WHAT NEEDS TO BE DONE
Copy out lines with the word "across" from the material that follows.

*** GIVEN RECORDS

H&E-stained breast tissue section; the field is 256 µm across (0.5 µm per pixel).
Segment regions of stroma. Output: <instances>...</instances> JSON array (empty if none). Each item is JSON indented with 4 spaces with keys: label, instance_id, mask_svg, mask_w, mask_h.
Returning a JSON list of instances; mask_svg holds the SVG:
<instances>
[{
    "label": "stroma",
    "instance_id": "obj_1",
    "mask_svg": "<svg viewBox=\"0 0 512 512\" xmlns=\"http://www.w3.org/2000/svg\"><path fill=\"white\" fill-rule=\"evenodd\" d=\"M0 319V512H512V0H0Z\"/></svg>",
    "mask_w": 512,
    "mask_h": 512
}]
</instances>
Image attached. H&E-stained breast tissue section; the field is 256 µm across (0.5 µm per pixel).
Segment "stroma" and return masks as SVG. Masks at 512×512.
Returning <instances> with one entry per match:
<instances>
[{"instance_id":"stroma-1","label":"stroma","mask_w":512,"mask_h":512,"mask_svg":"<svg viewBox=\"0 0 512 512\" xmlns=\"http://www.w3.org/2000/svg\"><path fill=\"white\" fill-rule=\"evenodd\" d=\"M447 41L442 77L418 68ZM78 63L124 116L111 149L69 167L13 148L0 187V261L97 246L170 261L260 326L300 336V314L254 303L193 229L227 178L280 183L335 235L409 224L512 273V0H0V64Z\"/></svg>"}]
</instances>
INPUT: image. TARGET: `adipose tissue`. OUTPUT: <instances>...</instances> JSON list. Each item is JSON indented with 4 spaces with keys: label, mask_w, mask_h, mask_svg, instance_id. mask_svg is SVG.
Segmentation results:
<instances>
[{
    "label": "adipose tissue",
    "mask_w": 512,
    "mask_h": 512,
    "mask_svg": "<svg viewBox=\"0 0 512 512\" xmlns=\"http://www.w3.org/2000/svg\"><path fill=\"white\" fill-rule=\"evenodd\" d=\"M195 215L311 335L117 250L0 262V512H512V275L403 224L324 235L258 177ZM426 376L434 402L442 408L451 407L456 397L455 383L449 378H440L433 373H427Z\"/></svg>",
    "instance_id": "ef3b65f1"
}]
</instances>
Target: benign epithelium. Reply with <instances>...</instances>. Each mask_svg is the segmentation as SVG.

******

TASK SOLUTION
H&E-stained breast tissue section; the field is 256 µm across (0.5 µm per pixel).
Image attached. H&E-stained breast tissue section; the field is 256 µm across (0.5 µm per pixel).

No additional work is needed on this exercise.